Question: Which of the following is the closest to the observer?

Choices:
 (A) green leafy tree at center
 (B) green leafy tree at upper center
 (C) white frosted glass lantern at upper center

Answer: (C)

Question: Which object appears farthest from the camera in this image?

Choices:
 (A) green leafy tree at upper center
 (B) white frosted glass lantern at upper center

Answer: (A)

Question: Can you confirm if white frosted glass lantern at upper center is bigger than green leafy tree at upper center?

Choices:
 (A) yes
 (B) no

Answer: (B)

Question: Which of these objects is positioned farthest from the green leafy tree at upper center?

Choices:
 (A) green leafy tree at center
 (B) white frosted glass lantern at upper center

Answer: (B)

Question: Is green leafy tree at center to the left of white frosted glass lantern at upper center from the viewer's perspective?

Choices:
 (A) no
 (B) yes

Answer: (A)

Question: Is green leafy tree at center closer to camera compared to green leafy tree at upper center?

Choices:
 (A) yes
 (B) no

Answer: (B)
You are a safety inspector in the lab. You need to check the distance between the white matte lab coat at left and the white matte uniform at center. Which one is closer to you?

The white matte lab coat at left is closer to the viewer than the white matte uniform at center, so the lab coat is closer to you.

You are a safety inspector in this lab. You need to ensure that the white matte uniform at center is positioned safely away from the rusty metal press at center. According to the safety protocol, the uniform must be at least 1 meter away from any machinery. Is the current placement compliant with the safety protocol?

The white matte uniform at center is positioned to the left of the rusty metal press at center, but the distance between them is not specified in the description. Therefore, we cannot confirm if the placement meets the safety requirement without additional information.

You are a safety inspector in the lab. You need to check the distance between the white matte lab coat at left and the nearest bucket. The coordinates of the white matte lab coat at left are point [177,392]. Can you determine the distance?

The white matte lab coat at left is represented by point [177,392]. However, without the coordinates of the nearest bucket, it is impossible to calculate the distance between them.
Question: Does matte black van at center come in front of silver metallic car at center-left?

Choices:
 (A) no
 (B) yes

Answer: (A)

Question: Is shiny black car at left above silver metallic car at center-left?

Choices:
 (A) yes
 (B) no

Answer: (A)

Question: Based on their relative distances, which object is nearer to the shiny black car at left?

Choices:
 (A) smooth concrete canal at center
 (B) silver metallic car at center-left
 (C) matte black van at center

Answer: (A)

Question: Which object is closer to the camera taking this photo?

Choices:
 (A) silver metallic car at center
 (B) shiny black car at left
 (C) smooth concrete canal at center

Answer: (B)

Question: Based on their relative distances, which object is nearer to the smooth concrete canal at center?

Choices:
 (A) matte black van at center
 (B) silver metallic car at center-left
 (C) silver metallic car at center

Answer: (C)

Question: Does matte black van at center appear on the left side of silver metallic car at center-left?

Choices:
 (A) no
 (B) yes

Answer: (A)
# # # # #
* _What to produce_: Find every line in the listing above that contains the string "viewer", matching case exactly, and copy each of those lines.

* _Expected answer_:
Question: Is green leafy tree at center to the left of white frosted glass lantern at upper center from the viewer's perspective?
The white matte lab coat at left is closer to the viewer than the white matte uniform at center, so the lab coat is closer to you.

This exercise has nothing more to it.